DATA PROVIDED =>
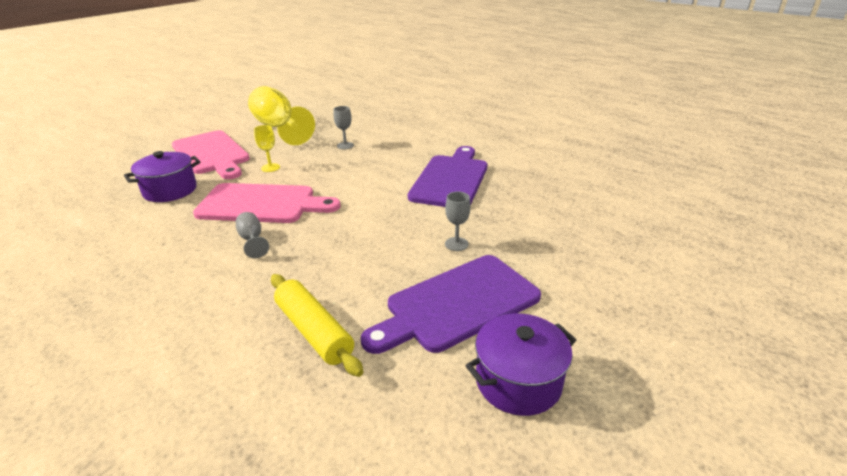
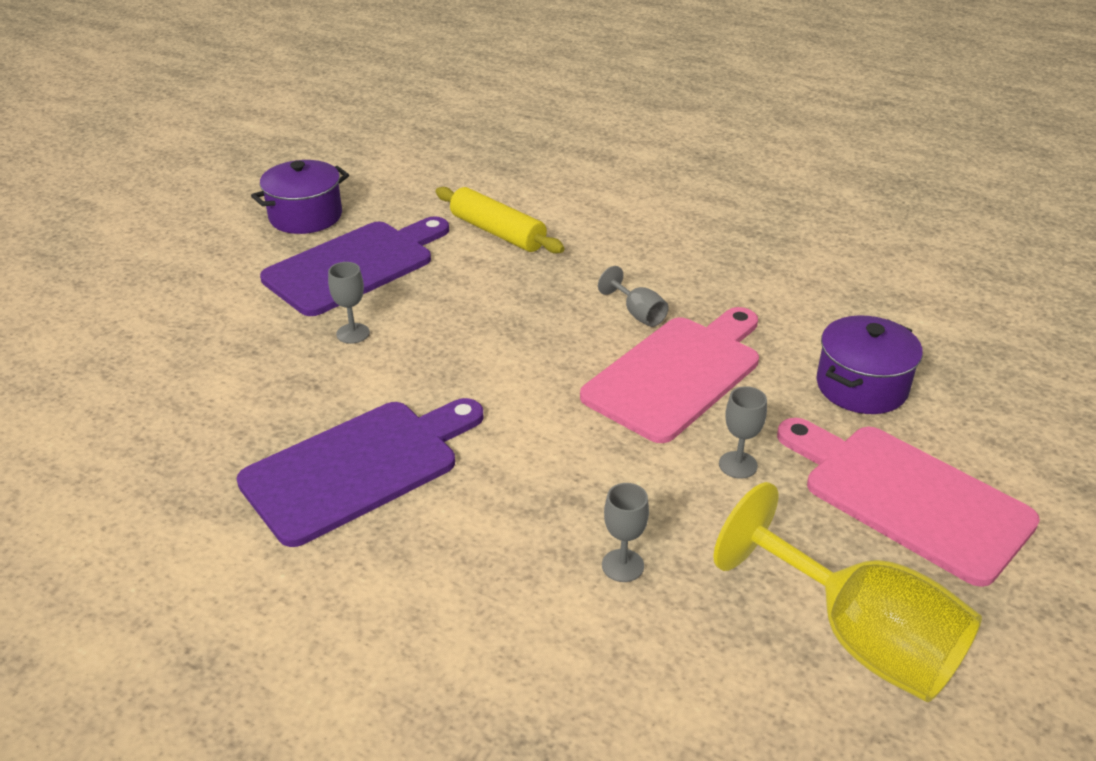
camera: 170 degrees right, 5 degrees up
(262, 204) = (676, 374): pink cutting board -> pink cutting board turned 135 degrees clockwise
(270, 167) = (738, 465): yellow goblet -> grey goblet
(450, 179) = (358, 467): purple cutting board -> purple cutting board turned 135 degrees counterclockwise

TASK PROMPT => An exact copy of the lines above, from the first through the line that holds "(270, 167) = (738, 465): yellow", is what is needed; leave the pictures out.

THE ANSWER =>
camera: 170 degrees right, 5 degrees up
(262, 204) = (676, 374): pink cutting board -> pink cutting board turned 135 degrees clockwise
(270, 167) = (738, 465): yellow goblet -> grey goblet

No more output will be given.